ASSIGNMENT:
Print the lines below from the line with "brown triangle: (183, 109)" to the line with "purple circle: (338, 65)" exactly, keeping both ends, and print no pictures.

DATA EXTRACT:
#####
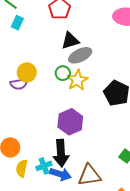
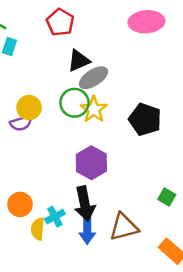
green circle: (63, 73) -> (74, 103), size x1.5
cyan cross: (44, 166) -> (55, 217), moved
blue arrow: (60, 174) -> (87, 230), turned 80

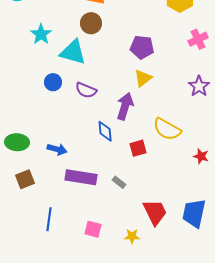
#####
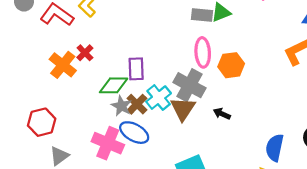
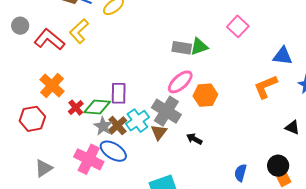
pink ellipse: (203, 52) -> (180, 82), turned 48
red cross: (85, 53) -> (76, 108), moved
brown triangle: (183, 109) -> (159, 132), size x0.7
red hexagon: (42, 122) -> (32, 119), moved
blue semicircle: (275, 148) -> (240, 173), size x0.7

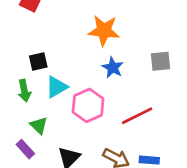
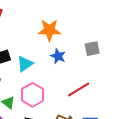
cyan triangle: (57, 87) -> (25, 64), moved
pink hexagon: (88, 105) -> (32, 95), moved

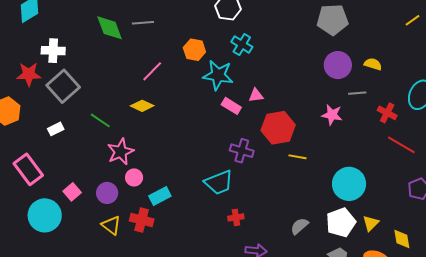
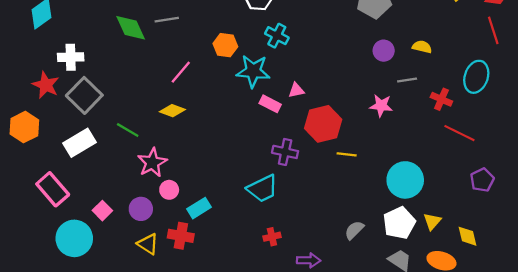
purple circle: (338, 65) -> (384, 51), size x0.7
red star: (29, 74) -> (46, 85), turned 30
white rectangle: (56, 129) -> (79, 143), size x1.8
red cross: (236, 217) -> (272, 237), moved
#####
EXPECTED OUTPUT:
brown triangle: (183, 109) -> (159, 132), size x0.7
red hexagon: (42, 122) -> (32, 119), moved
blue semicircle: (275, 148) -> (240, 173), size x0.7

cyan triangle: (57, 87) -> (25, 64), moved
pink hexagon: (88, 105) -> (32, 95), moved

purple circle: (338, 65) -> (384, 51), size x0.7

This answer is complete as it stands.